### Task instructions
Below is a listing. Quote from it, exactly, the lines from the one containing "C5: 680pF (GND, N12) -> 470nF (GND, N12)" down to the one containing "U204: NOT 74HC14", both ends included, and nothing else.

### Data extracts
************
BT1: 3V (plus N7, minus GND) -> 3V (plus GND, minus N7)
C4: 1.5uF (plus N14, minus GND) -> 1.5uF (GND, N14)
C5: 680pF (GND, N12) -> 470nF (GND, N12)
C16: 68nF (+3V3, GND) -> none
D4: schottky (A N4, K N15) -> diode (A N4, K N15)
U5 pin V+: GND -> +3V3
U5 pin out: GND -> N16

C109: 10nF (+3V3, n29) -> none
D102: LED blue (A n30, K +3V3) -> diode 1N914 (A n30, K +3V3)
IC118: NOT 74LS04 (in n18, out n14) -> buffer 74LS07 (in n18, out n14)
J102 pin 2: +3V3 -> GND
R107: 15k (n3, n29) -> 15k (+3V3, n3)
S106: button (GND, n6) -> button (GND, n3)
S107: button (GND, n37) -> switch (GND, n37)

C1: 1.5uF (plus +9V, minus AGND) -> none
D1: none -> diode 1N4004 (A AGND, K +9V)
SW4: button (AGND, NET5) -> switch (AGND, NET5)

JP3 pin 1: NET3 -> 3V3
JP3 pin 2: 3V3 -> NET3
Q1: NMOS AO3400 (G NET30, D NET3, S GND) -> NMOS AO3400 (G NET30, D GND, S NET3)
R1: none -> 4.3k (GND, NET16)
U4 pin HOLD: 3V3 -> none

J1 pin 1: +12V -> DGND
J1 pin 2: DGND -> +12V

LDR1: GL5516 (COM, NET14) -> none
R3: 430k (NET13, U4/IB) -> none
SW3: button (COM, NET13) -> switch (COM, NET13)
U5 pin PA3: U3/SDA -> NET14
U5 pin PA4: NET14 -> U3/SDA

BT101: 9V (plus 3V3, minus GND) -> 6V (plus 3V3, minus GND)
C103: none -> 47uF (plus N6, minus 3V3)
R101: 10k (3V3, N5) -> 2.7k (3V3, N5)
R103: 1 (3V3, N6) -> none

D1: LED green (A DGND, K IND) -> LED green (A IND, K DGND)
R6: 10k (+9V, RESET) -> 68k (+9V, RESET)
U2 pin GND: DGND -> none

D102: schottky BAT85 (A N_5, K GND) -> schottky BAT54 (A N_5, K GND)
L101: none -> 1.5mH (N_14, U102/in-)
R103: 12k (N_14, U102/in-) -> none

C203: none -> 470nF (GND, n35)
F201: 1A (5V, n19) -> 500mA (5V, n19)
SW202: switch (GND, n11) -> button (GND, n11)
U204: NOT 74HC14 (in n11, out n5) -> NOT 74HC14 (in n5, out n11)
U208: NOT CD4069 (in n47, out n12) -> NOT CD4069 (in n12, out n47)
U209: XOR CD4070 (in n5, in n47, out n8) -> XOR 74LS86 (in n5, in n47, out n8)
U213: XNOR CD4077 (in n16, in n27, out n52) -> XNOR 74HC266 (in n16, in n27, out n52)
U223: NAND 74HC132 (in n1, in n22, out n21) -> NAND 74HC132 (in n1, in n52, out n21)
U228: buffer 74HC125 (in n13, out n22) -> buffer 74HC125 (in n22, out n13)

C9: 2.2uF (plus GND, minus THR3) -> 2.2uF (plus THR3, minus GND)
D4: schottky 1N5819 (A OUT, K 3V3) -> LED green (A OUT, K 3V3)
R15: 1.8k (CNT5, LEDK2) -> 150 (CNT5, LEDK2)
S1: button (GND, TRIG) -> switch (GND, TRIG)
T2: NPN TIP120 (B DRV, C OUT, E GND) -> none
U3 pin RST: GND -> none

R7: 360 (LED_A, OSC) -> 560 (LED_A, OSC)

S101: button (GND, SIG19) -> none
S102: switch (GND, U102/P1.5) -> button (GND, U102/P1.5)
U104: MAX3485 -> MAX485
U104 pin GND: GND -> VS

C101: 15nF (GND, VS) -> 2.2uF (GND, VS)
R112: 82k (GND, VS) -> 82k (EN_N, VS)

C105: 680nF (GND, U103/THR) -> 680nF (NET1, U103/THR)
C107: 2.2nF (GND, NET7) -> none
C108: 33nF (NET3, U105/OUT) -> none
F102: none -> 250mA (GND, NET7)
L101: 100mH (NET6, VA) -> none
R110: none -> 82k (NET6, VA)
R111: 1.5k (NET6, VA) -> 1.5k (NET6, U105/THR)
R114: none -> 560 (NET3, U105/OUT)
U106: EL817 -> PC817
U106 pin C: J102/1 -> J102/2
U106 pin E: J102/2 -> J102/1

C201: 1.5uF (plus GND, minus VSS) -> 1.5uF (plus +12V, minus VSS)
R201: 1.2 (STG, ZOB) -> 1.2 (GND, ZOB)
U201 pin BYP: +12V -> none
************
### Reply
C5: 680pF (GND, N12) -> 470nF (GND, N12)
C16: 68nF (+3V3, GND) -> none
D4: schottky (A N4, K N15) -> diode (A N4, K N15)
U5 pin V+: GND -> +3V3
U5 pin out: GND -> N16

C109: 10nF (+3V3, n29) -> none
D102: LED blue (A n30, K +3V3) -> diode 1N914 (A n30, K +3V3)
IC118: NOT 74LS04 (in n18, out n14) -> buffer 74LS07 (in n18, out n14)
J102 pin 2: +3V3 -> GND
R107: 15k (n3, n29) -> 15k (+3V3, n3)
S106: button (GND, n6) -> button (GND, n3)
S107: button (GND, n37) -> switch (GND, n37)

C1: 1.5uF (plus +9V, minus AGND) -> none
D1: none -> diode 1N4004 (A AGND, K +9V)
SW4: button (AGND, NET5) -> switch (AGND, NET5)

JP3 pin 1: NET3 -> 3V3
JP3 pin 2: 3V3 -> NET3
Q1: NMOS AO3400 (G NET30, D NET3, S GND) -> NMOS AO3400 (G NET30, D GND, S NET3)
R1: none -> 4.3k (GND, NET16)
U4 pin HOLD: 3V3 -> none

J1 pin 1: +12V -> DGND
J1 pin 2: DGND -> +12V

LDR1: GL5516 (COM, NET14) -> none
R3: 430k (NET13, U4/IB) -> none
SW3: button (COM, NET13) -> switch (COM, NET13)
U5 pin PA3: U3/SDA -> NET14
U5 pin PA4: NET14 -> U3/SDA

BT101: 9V (plus 3V3, minus GND) -> 6V (plus 3V3, minus GND)
C103: none -> 47uF (plus N6, minus 3V3)
R101: 10k (3V3, N5) -> 2.7k (3V3, N5)
R103: 1 (3V3, N6) -> none

D1: LED green (A DGND, K IND) -> LED green (A IND, K DGND)
R6: 10k (+9V, RESET) -> 68k (+9V, RESET)
U2 pin GND: DGND -> none

D102: schottky BAT85 (A N_5, K GND) -> schottky BAT54 (A N_5, K GND)
L101: none -> 1.5mH (N_14, U102/in-)
R103: 12k (N_14, U102/in-) -> none

C203: none -> 470nF (GND, n35)
F201: 1A (5V, n19) -> 500mA (5V, n19)
SW202: switch (GND, n11) -> button (GND, n11)
U204: NOT 74HC14 (in n11, out n5) -> NOT 74HC14 (in n5, out n11)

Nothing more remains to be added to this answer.